## Information shown
.....

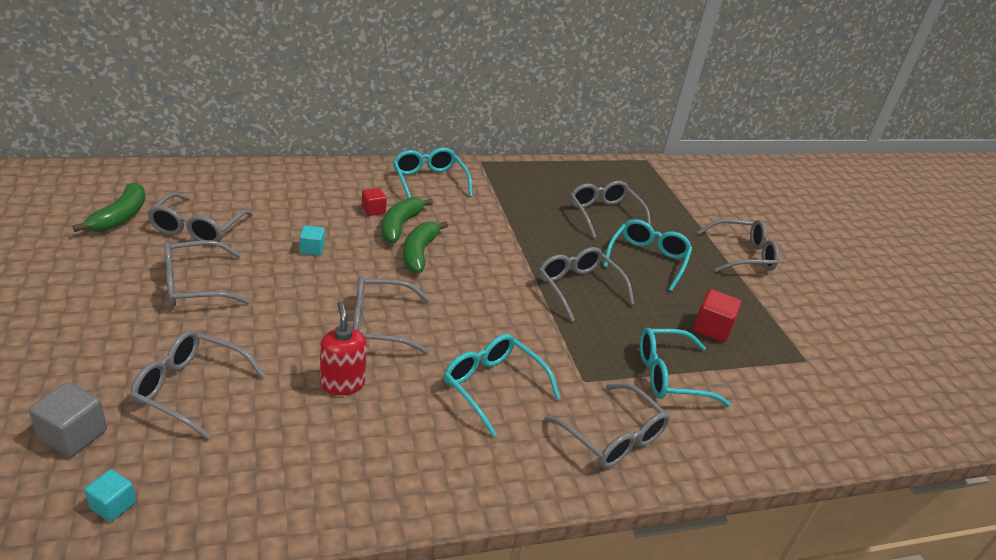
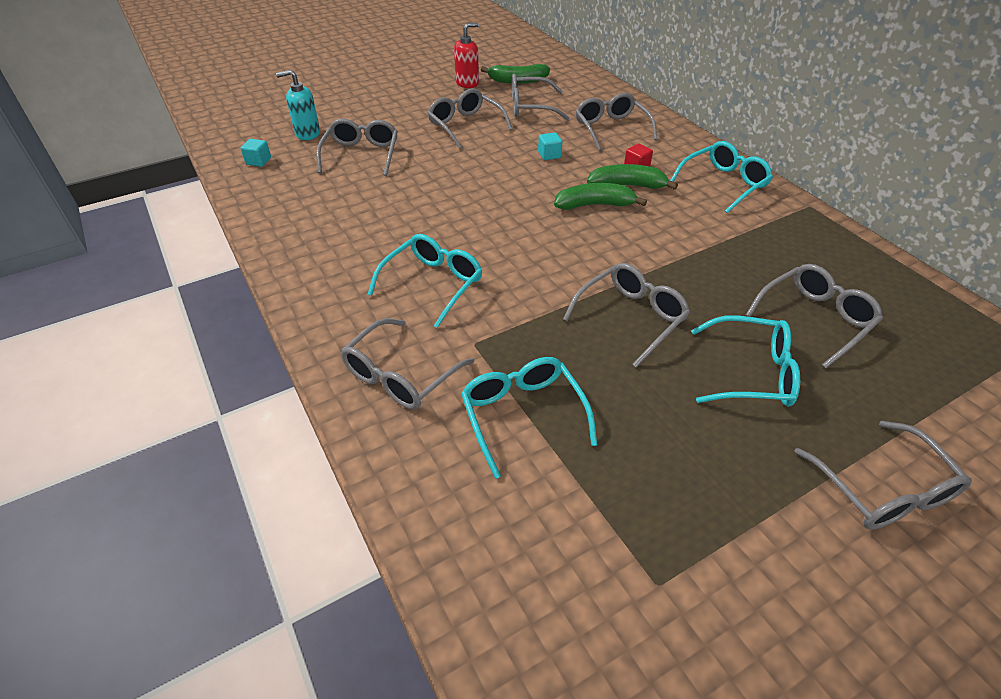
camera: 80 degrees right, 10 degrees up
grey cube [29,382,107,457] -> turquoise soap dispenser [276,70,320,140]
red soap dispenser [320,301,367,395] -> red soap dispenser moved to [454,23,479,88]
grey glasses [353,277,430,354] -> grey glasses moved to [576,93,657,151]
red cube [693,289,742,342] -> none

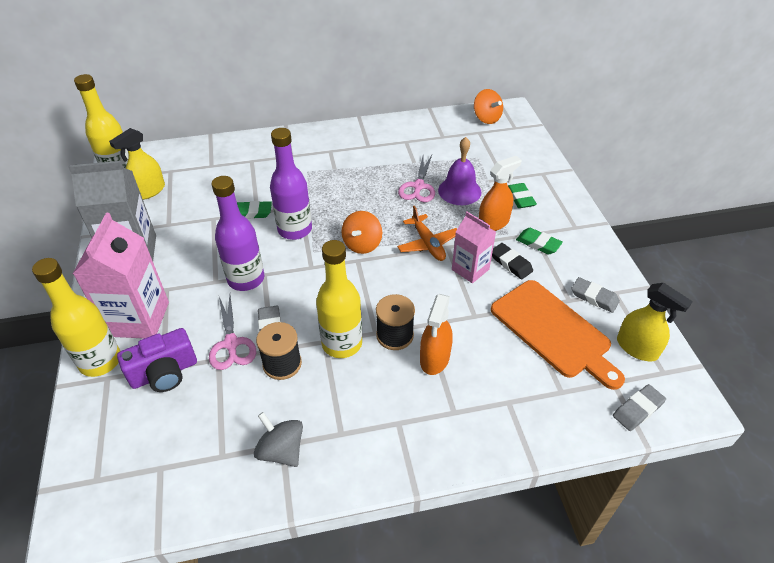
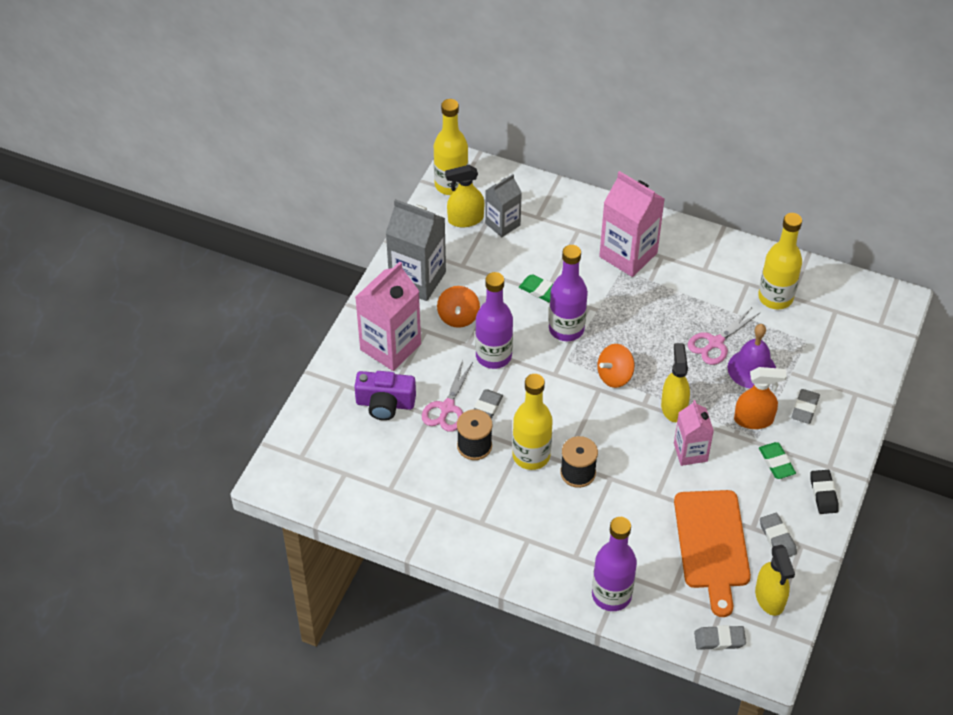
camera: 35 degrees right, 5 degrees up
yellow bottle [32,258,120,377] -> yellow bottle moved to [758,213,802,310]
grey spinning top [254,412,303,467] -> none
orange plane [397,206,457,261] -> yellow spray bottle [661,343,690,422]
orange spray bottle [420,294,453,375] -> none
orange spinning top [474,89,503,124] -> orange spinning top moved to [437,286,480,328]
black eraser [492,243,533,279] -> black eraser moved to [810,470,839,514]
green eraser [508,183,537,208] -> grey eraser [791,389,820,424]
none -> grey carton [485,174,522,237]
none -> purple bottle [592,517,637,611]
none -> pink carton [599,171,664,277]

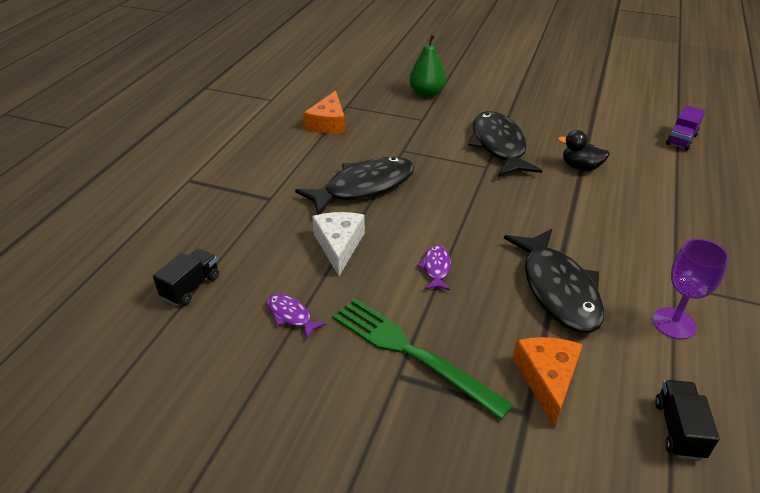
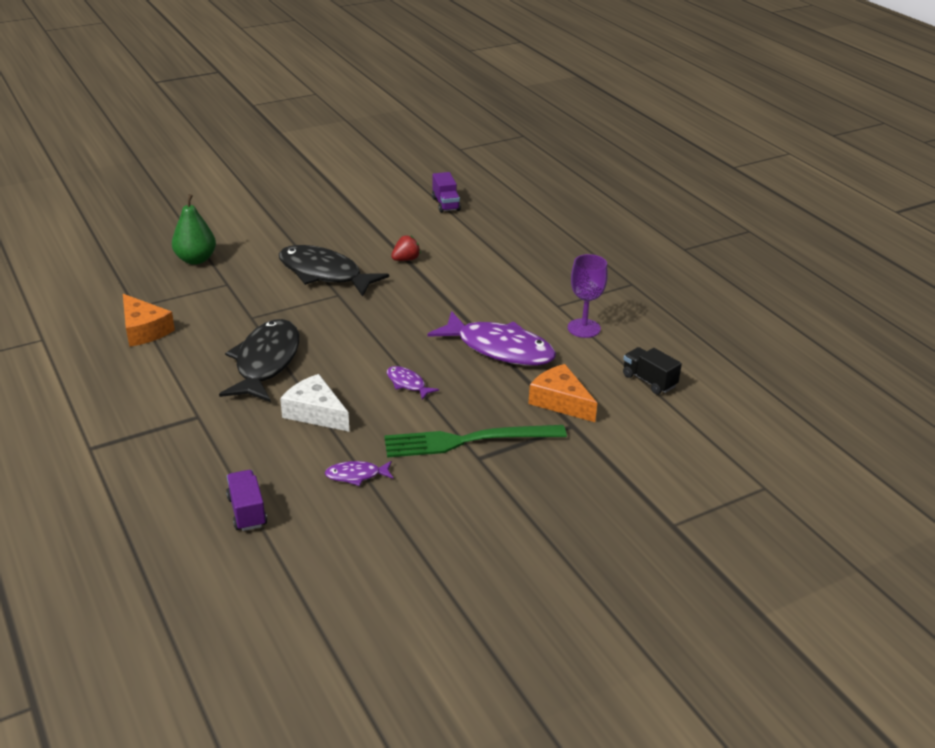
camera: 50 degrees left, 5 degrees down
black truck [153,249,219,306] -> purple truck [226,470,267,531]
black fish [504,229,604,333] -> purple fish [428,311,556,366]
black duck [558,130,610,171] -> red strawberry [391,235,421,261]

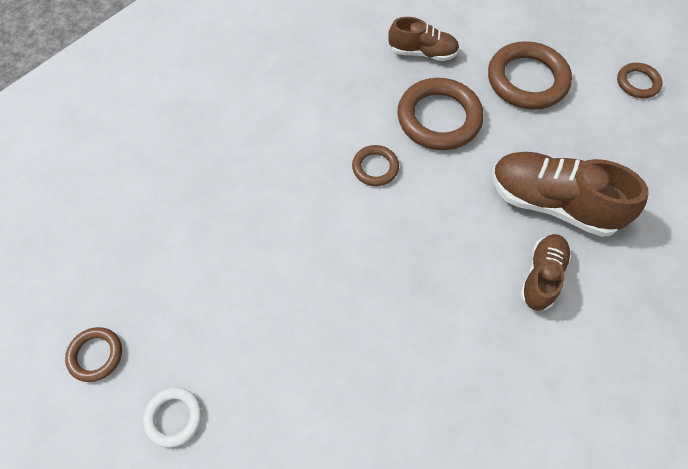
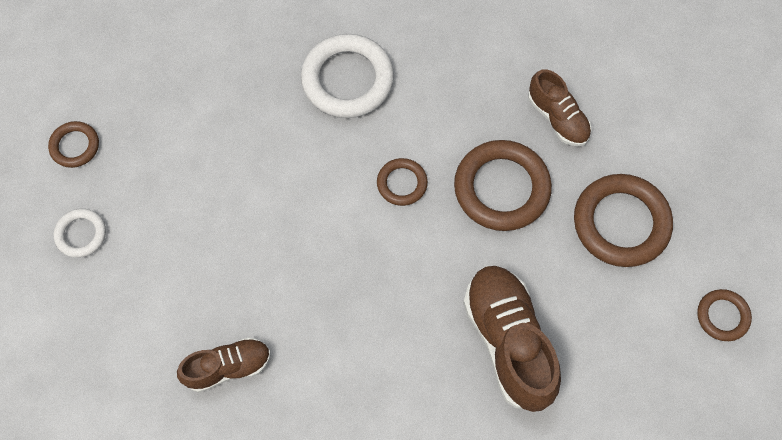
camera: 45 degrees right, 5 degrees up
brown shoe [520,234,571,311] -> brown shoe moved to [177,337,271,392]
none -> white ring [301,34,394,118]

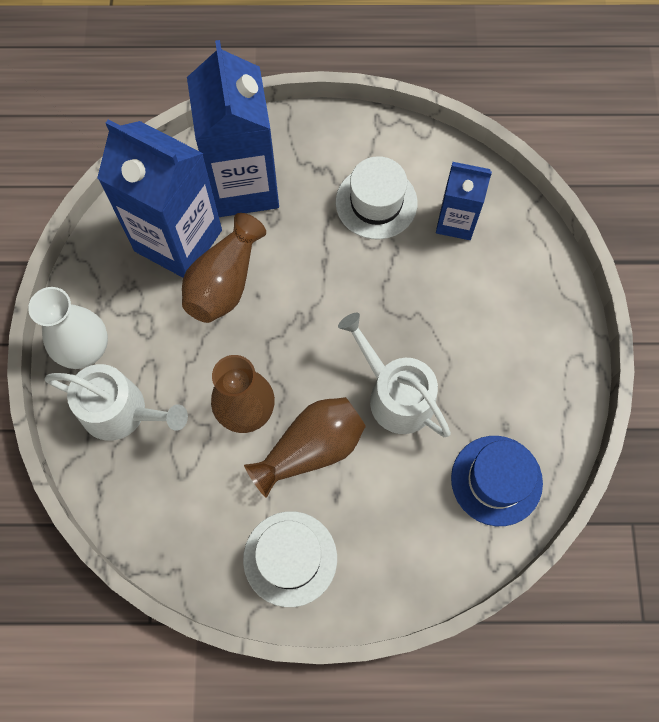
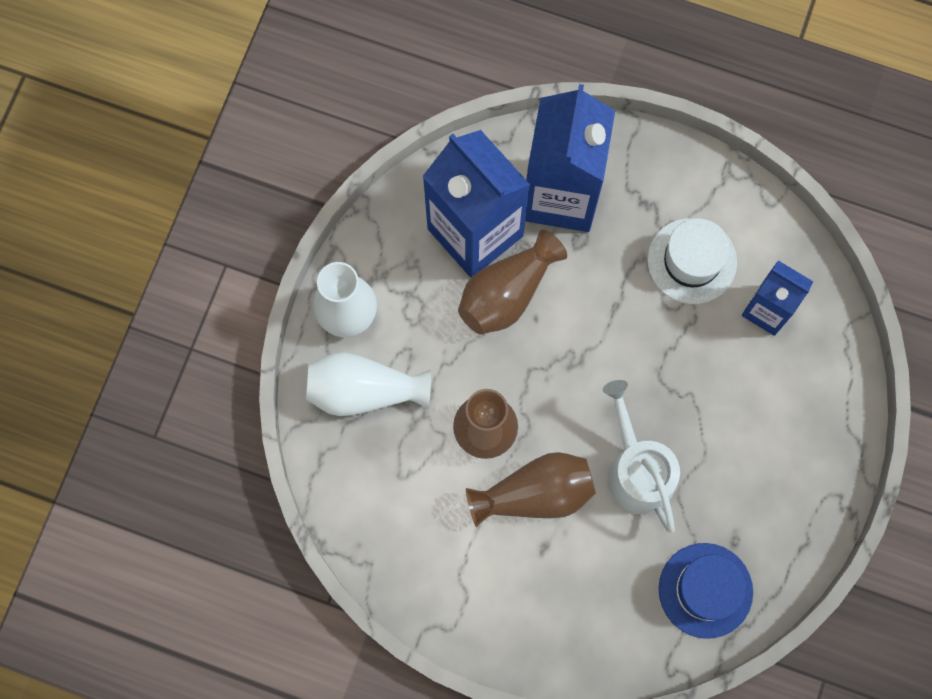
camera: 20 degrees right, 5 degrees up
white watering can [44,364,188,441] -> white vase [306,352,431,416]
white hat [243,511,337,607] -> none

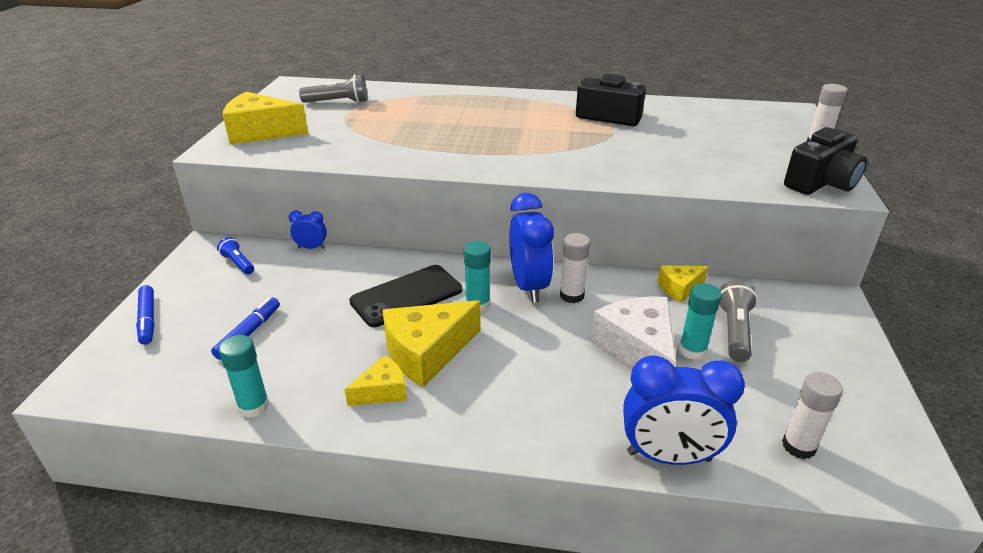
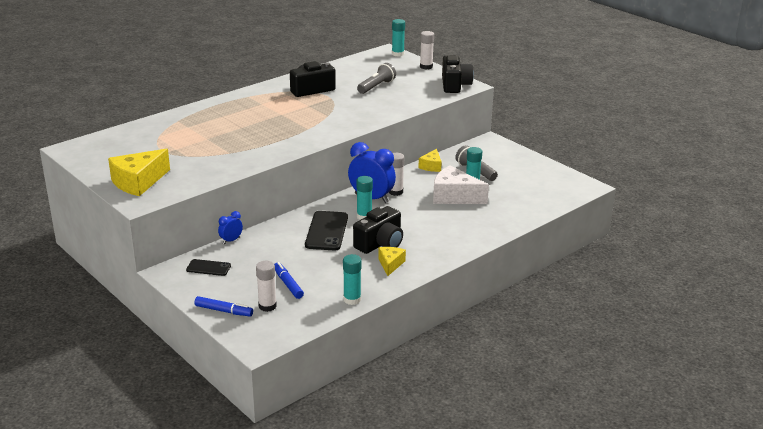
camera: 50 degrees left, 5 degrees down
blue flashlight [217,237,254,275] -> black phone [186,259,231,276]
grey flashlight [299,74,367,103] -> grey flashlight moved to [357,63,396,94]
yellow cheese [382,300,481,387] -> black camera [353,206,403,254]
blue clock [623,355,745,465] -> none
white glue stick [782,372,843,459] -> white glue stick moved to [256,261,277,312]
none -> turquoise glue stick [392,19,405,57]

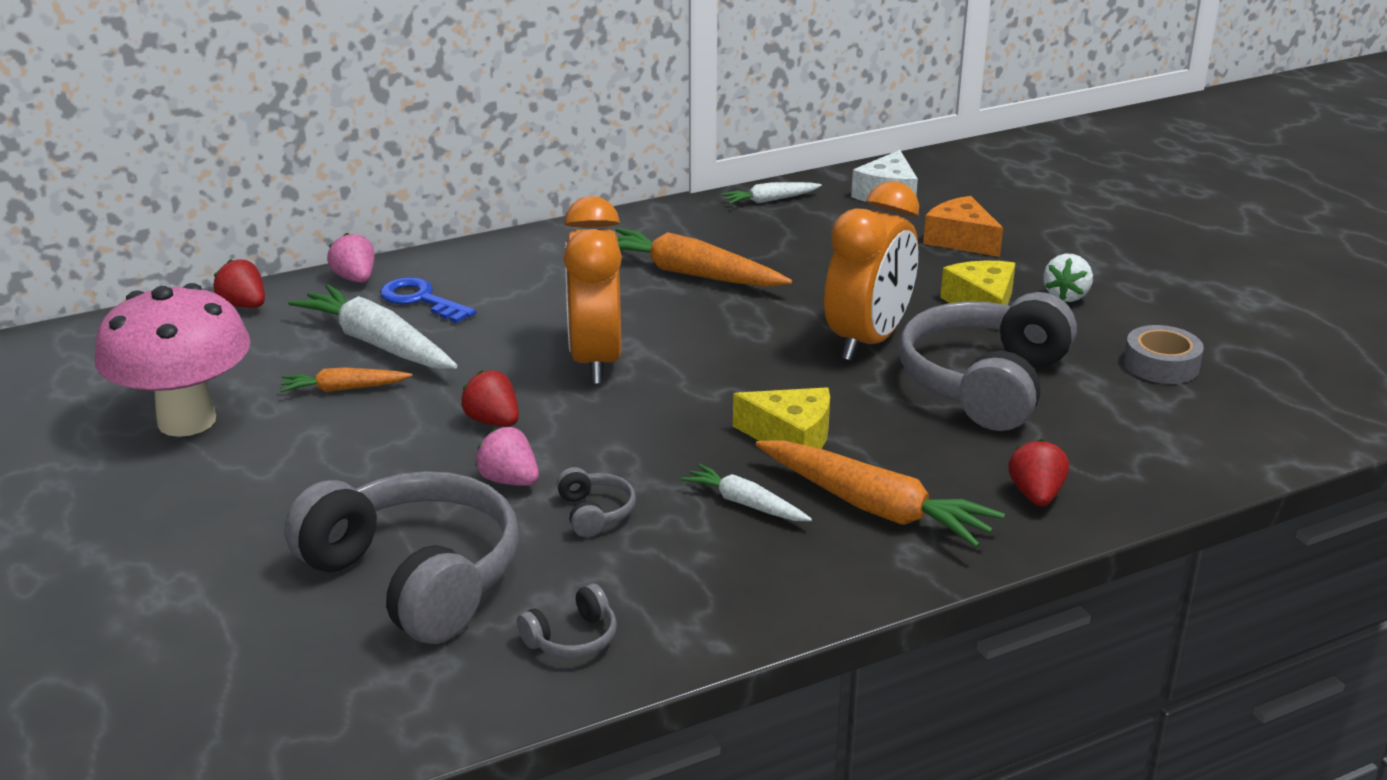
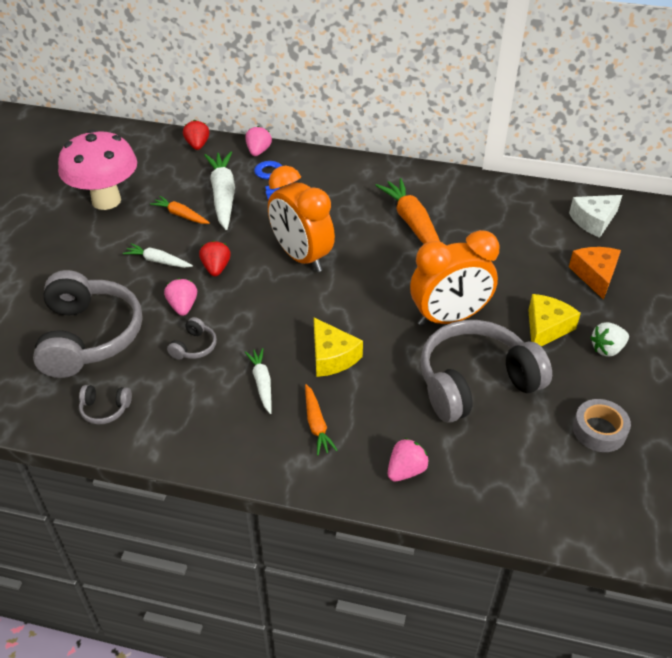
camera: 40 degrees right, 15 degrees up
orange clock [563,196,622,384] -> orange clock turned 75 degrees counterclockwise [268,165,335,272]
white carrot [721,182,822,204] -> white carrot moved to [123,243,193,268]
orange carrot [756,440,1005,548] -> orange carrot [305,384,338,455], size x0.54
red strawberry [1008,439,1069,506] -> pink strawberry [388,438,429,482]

.....

## Exercise instructions
Given the records above, restate word for word only the lines starting at the one with "grey flashlight [299,74,367,103]" and ending at the one with "none -> turquoise glue stick [392,19,405,57]".

## Written reply
grey flashlight [299,74,367,103] -> grey flashlight moved to [357,63,396,94]
yellow cheese [382,300,481,387] -> black camera [353,206,403,254]
blue clock [623,355,745,465] -> none
white glue stick [782,372,843,459] -> white glue stick moved to [256,261,277,312]
none -> turquoise glue stick [392,19,405,57]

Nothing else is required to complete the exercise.